(Scene image comparisons)
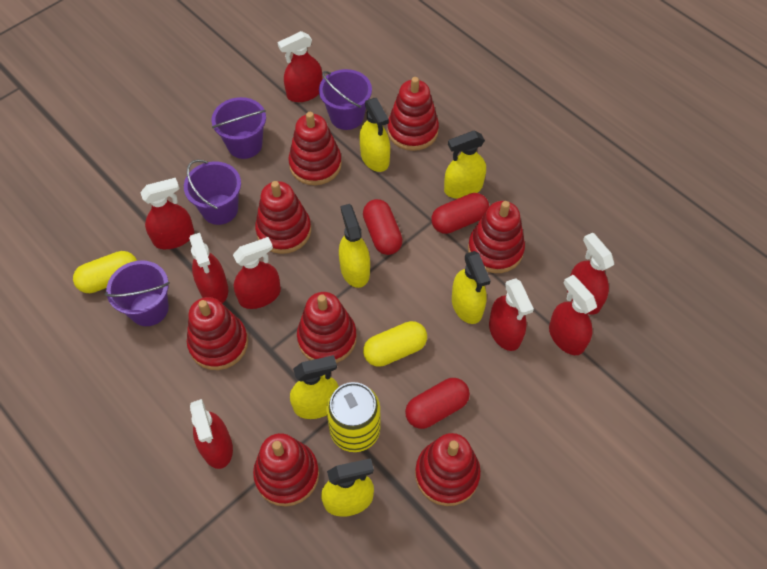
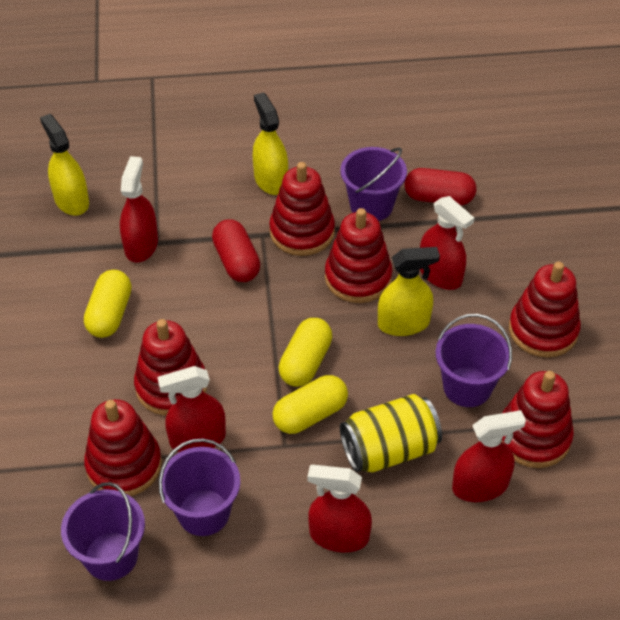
red capsule: 3 -> 2
red spray bottle: 8 -> 5
red stacking toy: 8 -> 6
yellow capsule: 2 -> 3
yellow spray bottle: 6 -> 3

### Your goal
Copy the line containing "red stacking toy: 8 -> 6" and every line after it, through the last line of the records. Include nothing else.

### Response area
red stacking toy: 8 -> 6
yellow capsule: 2 -> 3
yellow spray bottle: 6 -> 3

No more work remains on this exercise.